# [Task prompt]
Return every entry exactly. Leave nothing out.

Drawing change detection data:

====================

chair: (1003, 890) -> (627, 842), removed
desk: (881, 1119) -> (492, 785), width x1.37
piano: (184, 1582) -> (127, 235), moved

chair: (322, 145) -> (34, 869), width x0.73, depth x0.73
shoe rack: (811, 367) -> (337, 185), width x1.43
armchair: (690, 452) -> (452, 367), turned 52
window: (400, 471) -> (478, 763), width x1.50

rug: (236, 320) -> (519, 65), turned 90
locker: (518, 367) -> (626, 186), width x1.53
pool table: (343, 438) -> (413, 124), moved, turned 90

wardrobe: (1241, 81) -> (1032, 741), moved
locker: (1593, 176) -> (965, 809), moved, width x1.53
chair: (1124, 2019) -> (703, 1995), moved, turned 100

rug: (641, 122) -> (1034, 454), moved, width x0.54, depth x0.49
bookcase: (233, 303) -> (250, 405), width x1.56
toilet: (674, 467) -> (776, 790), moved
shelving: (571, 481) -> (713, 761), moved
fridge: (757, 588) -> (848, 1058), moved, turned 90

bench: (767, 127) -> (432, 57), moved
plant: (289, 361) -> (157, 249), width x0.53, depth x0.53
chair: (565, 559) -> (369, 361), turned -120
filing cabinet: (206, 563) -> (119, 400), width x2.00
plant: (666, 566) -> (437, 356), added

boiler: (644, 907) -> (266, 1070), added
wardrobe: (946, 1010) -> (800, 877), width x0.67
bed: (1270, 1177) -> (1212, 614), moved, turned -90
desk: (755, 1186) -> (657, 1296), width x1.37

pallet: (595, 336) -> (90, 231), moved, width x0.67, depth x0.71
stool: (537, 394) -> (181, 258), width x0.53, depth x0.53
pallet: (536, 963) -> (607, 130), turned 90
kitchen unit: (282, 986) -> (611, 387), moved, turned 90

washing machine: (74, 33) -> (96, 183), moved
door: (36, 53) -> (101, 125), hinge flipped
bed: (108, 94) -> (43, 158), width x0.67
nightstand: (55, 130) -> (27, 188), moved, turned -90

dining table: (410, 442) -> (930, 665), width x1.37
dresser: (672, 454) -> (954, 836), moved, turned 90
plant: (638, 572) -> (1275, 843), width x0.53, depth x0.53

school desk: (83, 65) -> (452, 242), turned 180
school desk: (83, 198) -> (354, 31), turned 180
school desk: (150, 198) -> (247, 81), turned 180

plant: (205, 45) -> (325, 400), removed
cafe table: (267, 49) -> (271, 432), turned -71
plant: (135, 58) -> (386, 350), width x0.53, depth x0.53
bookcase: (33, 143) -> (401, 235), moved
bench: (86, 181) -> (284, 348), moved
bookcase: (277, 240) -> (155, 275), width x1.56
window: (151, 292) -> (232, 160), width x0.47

====================

# [Reply]
chair: (1003, 890) -> (627, 842), removed
desk: (881, 1119) -> (492, 785), width x1.37
piano: (184, 1582) -> (127, 235), moved

chair: (322, 145) -> (34, 869), width x0.73, depth x0.73
shoe rack: (811, 367) -> (337, 185), width x1.43
armchair: (690, 452) -> (452, 367), turned 52
window: (400, 471) -> (478, 763), width x1.50

rug: (236, 320) -> (519, 65), turned 90
locker: (518, 367) -> (626, 186), width x1.53
pool table: (343, 438) -> (413, 124), moved, turned 90

wardrobe: (1241, 81) -> (1032, 741), moved
locker: (1593, 176) -> (965, 809), moved, width x1.53
chair: (1124, 2019) -> (703, 1995), moved, turned 100

rug: (641, 122) -> (1034, 454), moved, width x0.54, depth x0.49
bookcase: (233, 303) -> (250, 405), width x1.56
toilet: (674, 467) -> (776, 790), moved
shelving: (571, 481) -> (713, 761), moved
fridge: (757, 588) -> (848, 1058), moved, turned 90

bench: (767, 127) -> (432, 57), moved
plant: (289, 361) -> (157, 249), width x0.53, depth x0.53
chair: (565, 559) -> (369, 361), turned -120
filing cabinet: (206, 563) -> (119, 400), width x2.00
plant: (666, 566) -> (437, 356), added

boiler: (644, 907) -> (266, 1070), added
wardrobe: (946, 1010) -> (800, 877), width x0.67
bed: (1270, 1177) -> (1212, 614), moved, turned -90
desk: (755, 1186) -> (657, 1296), width x1.37

pallet: (595, 336) -> (90, 231), moved, width x0.67, depth x0.71
stool: (537, 394) -> (181, 258), width x0.53, depth x0.53
pallet: (536, 963) -> (607, 130), turned 90
kitchen unit: (282, 986) -> (611, 387), moved, turned 90

washing machine: (74, 33) -> (96, 183), moved
door: (36, 53) -> (101, 125), hinge flipped
bed: (108, 94) -> (43, 158), width x0.67
nightstand: (55, 130) -> (27, 188), moved, turned -90

dining table: (410, 442) -> (930, 665), width x1.37
dresser: (672, 454) -> (954, 836), moved, turned 90
plant: (638, 572) -> (1275, 843), width x0.53, depth x0.53

school desk: (83, 65) -> (452, 242), turned 180
school desk: (83, 198) -> (354, 31), turned 180
school desk: (150, 198) -> (247, 81), turned 180

plant: (205, 45) -> (325, 400), removed
cafe table: (267, 49) -> (271, 432), turned -71
plant: (135, 58) -> (386, 350), width x0.53, depth x0.53
bookcase: (33, 143) -> (401, 235), moved
bench: (86, 181) -> (284, 348), moved
bookcase: (277, 240) -> (155, 275), width x1.56
window: (151, 292) -> (232, 160), width x0.47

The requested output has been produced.